▸ Exercise directions:
Your answer should be a faithful copy of the entire listing.

▸ Input data:
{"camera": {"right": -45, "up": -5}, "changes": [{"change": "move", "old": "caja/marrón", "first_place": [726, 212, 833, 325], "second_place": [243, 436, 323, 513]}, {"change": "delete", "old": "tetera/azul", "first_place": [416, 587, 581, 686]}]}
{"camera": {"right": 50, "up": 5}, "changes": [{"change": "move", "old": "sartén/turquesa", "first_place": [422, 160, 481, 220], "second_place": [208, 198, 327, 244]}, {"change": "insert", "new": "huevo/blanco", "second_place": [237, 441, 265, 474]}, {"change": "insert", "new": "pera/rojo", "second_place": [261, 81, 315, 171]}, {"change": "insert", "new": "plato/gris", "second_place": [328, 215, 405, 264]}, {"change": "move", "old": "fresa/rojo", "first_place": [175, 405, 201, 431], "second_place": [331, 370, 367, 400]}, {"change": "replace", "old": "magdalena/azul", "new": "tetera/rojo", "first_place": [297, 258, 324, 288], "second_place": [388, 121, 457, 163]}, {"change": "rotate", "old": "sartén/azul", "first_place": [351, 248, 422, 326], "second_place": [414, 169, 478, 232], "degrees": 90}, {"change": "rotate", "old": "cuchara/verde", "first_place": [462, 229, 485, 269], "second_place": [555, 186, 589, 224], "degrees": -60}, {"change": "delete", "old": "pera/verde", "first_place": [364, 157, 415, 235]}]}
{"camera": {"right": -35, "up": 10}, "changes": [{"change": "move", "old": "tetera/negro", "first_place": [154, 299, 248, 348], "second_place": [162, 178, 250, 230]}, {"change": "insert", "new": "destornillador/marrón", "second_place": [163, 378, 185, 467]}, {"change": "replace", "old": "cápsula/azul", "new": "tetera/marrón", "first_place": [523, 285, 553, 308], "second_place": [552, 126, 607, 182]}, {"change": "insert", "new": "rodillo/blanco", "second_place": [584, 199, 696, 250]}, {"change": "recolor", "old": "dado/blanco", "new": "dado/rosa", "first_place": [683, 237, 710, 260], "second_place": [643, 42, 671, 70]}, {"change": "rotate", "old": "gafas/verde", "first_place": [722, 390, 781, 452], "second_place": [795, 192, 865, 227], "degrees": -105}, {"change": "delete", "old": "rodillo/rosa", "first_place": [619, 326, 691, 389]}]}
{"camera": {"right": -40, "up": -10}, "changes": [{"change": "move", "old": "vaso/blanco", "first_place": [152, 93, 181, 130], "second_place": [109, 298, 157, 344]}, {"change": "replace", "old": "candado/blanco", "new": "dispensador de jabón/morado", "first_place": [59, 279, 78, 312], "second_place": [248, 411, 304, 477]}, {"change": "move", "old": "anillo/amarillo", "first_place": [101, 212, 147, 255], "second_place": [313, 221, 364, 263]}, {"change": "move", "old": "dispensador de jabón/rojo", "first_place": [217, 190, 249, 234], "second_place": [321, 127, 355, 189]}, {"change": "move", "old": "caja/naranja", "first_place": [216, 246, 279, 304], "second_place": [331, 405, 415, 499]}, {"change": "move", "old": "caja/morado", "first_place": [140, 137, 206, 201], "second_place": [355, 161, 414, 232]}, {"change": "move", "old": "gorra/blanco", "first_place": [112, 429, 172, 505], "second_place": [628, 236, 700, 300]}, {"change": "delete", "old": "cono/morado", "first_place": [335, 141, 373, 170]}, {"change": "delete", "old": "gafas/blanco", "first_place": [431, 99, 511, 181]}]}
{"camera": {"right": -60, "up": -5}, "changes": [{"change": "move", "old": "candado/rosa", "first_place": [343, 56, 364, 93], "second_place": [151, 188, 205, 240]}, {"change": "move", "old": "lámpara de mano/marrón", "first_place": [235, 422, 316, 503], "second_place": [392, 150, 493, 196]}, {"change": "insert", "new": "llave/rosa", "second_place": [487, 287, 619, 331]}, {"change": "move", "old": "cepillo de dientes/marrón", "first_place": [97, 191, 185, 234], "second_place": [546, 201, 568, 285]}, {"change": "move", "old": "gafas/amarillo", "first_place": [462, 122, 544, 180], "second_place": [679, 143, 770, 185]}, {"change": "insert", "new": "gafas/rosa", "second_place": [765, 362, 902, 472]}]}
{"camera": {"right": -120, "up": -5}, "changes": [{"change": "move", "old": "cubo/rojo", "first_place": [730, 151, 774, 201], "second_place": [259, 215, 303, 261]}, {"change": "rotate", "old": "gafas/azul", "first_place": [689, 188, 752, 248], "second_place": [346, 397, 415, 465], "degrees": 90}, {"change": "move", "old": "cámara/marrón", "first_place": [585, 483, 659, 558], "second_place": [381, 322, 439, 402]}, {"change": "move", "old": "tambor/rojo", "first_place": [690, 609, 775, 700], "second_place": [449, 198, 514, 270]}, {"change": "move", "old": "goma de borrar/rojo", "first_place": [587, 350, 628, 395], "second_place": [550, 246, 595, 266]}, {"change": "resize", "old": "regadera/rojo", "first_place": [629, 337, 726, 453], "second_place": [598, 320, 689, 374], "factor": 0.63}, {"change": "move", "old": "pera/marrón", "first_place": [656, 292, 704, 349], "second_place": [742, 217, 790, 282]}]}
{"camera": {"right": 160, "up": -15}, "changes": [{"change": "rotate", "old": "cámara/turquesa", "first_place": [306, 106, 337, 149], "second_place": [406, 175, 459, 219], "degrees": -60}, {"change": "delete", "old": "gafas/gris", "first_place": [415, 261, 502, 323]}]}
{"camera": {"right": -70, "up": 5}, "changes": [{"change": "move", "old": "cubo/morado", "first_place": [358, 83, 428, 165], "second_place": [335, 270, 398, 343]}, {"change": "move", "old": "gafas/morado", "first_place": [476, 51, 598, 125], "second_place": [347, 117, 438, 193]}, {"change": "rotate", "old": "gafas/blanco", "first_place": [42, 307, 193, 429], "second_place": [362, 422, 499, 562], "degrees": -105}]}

▸ Answer to this task:
{"camera": {"right": -45, "up": -5}, "changes": [{"change": "move", "old": "caja/marrón", "first_place": [726, 212, 833, 325], "second_place": [243, 436, 323, 513]}, {"change": "delete", "old": "tetera/azul", "first_place": [416, 587, 581, 686]}]}
{"camera": {"right": 50, "up": 5}, "changes": [{"change": "move", "old": "sartén/turquesa", "first_place": [422, 160, 481, 220], "second_place": [208, 198, 327, 244]}, {"change": "insert", "new": "huevo/blanco", "second_place": [237, 441, 265, 474]}, {"change": "insert", "new": "pera/rojo", "second_place": [261, 81, 315, 171]}, {"change": "insert", "new": "plato/gris", "second_place": [328, 215, 405, 264]}, {"change": "move", "old": "fresa/rojo", "first_place": [175, 405, 201, 431], "second_place": [331, 370, 367, 400]}, {"change": "replace", "old": "magdalena/azul", "new": "tetera/rojo", "first_place": [297, 258, 324, 288], "second_place": [388, 121, 457, 163]}, {"change": "rotate", "old": "sartén/azul", "first_place": [351, 248, 422, 326], "second_place": [414, 169, 478, 232], "degrees": 90}, {"change": "rotate", "old": "cuchara/verde", "first_place": [462, 229, 485, 269], "second_place": [555, 186, 589, 224], "degrees": -60}, {"change": "delete", "old": "pera/verde", "first_place": [364, 157, 415, 235]}]}
{"camera": {"right": -35, "up": 10}, "changes": [{"change": "move", "old": "tetera/negro", "first_place": [154, 299, 248, 348], "second_place": [162, 178, 250, 230]}, {"change": "insert", "new": "destornillador/marrón", "second_place": [163, 378, 185, 467]}, {"change": "replace", "old": "cápsula/azul", "new": "tetera/marrón", "first_place": [523, 285, 553, 308], "second_place": [552, 126, 607, 182]}, {"change": "insert", "new": "rodillo/blanco", "second_place": [584, 199, 696, 250]}, {"change": "recolor", "old": "dado/blanco", "new": "dado/rosa", "first_place": [683, 237, 710, 260], "second_place": [643, 42, 671, 70]}, {"change": "rotate", "old": "gafas/verde", "first_place": [722, 390, 781, 452], "second_place": [795, 192, 865, 227], "degrees": -105}, {"change": "delete", "old": "rodillo/rosa", "first_place": [619, 326, 691, 389]}]}
{"camera": {"right": -40, "up": -10}, "changes": [{"change": "move", "old": "vaso/blanco", "first_place": [152, 93, 181, 130], "second_place": [109, 298, 157, 344]}, {"change": "replace", "old": "candado/blanco", "new": "dispensador de jabón/morado", "first_place": [59, 279, 78, 312], "second_place": [248, 411, 304, 477]}, {"change": "move", "old": "anillo/amarillo", "first_place": [101, 212, 147, 255], "second_place": [313, 221, 364, 263]}, {"change": "move", "old": "dispensador de jabón/rojo", "first_place": [217, 190, 249, 234], "second_place": [321, 127, 355, 189]}, {"change": "move", "old": "caja/naranja", "first_place": [216, 246, 279, 304], "second_place": [331, 405, 415, 499]}, {"change": "move", "old": "caja/morado", "first_place": [140, 137, 206, 201], "second_place": [355, 161, 414, 232]}, {"change": "move", "old": "gorra/blanco", "first_place": [112, 429, 172, 505], "second_place": [628, 236, 700, 300]}, {"change": "delete", "old": "cono/morado", "first_place": [335, 141, 373, 170]}, {"change": "delete", "old": "gafas/blanco", "first_place": [431, 99, 511, 181]}]}
{"camera": {"right": -60, "up": -5}, "changes": [{"change": "move", "old": "candado/rosa", "first_place": [343, 56, 364, 93], "second_place": [151, 188, 205, 240]}, {"change": "move", "old": "lámpara de mano/marrón", "first_place": [235, 422, 316, 503], "second_place": [392, 150, 493, 196]}, {"change": "insert", "new": "llave/rosa", "second_place": [487, 287, 619, 331]}, {"change": "move", "old": "cepillo de dientes/marrón", "first_place": [97, 191, 185, 234], "second_place": [546, 201, 568, 285]}, {"change": "move", "old": "gafas/amarillo", "first_place": [462, 122, 544, 180], "second_place": [679, 143, 770, 185]}, {"change": "insert", "new": "gafas/rosa", "second_place": [765, 362, 902, 472]}]}
{"camera": {"right": -120, "up": -5}, "changes": [{"change": "move", "old": "cubo/rojo", "first_place": [730, 151, 774, 201], "second_place": [259, 215, 303, 261]}, {"change": "rotate", "old": "gafas/azul", "first_place": [689, 188, 752, 248], "second_place": [346, 397, 415, 465], "degrees": 90}, {"change": "move", "old": "cámara/marrón", "first_place": [585, 483, 659, 558], "second_place": [381, 322, 439, 402]}, {"change": "move", "old": "tambor/rojo", "first_place": [690, 609, 775, 700], "second_place": [449, 198, 514, 270]}, {"change": "move", "old": "goma de borrar/rojo", "first_place": [587, 350, 628, 395], "second_place": [550, 246, 595, 266]}, {"change": "resize", "old": "regadera/rojo", "first_place": [629, 337, 726, 453], "second_place": [598, 320, 689, 374], "factor": 0.63}, {"change": "move", "old": "pera/marrón", "first_place": [656, 292, 704, 349], "second_place": [742, 217, 790, 282]}]}
{"camera": {"right": 160, "up": -15}, "changes": [{"change": "rotate", "old": "cámara/turquesa", "first_place": [306, 106, 337, 149], "second_place": [406, 175, 459, 219], "degrees": -60}, {"change": "delete", "old": "gafas/gris", "first_place": [415, 261, 502, 323]}]}
{"camera": {"right": -70, "up": 5}, "changes": [{"change": "move", "old": "cubo/morado", "first_place": [358, 83, 428, 165], "second_place": [335, 270, 398, 343]}, {"change": "move", "old": "gafas/morado", "first_place": [476, 51, 598, 125], "second_place": [347, 117, 438, 193]}, {"change": "rotate", "old": "gafas/blanco", "first_place": [42, 307, 193, 429], "second_place": [362, 422, 499, 562], "degrees": -105}]}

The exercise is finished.